- _TASK TO CARRY OUT_
Please repeat the lines of the material below exactly, starting with the one that contains "pos2: [409, 200]" and ending with the last.
════════════════
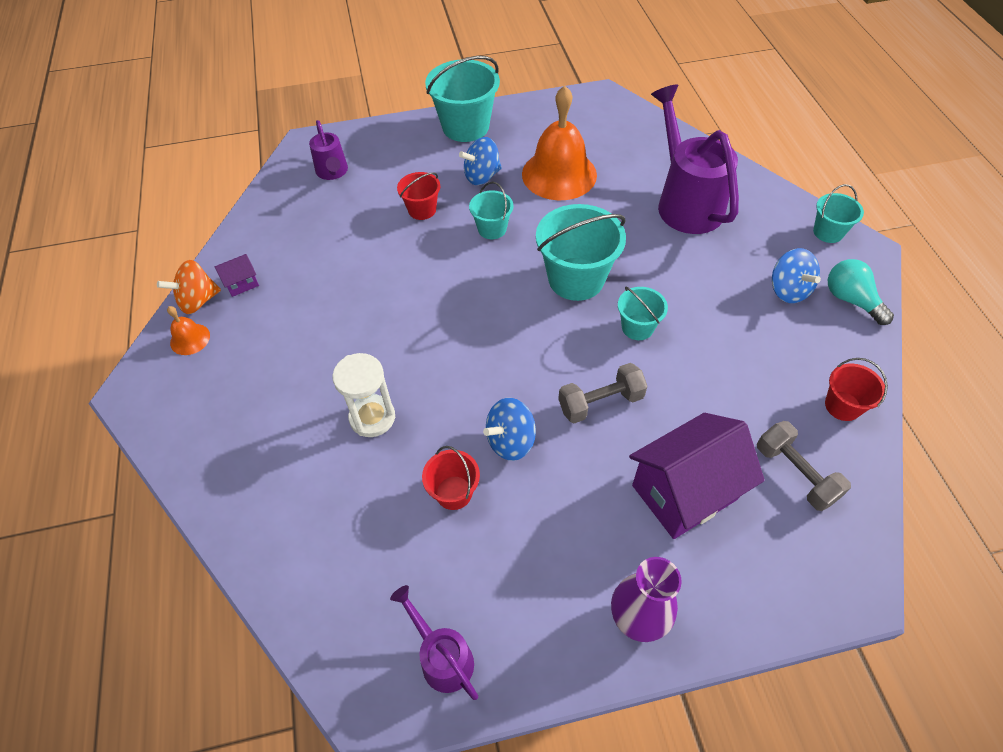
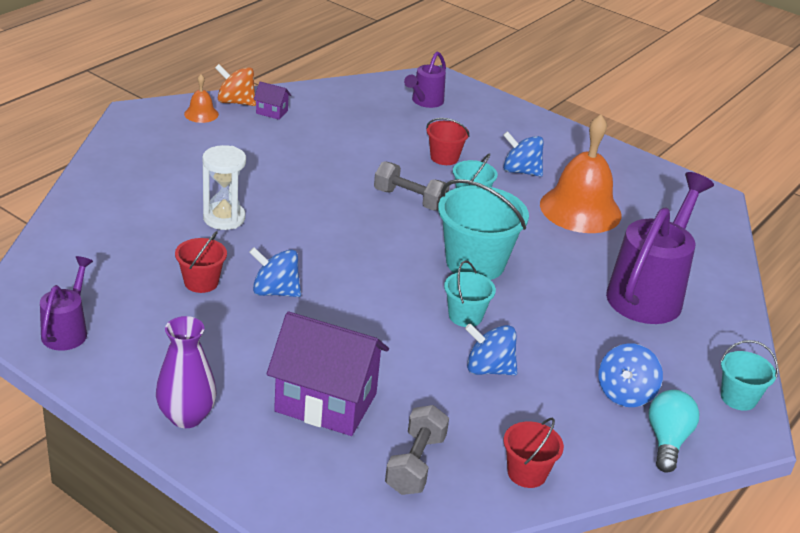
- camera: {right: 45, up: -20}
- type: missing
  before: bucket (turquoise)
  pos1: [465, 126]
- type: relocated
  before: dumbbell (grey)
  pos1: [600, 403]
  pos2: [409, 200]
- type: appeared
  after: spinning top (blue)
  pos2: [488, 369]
════════════════
- _WRITTEN SOLUTION_
  pos2: [409, 200]
- type: appeared
  after: spinning top (blue)
  pos2: [488, 369]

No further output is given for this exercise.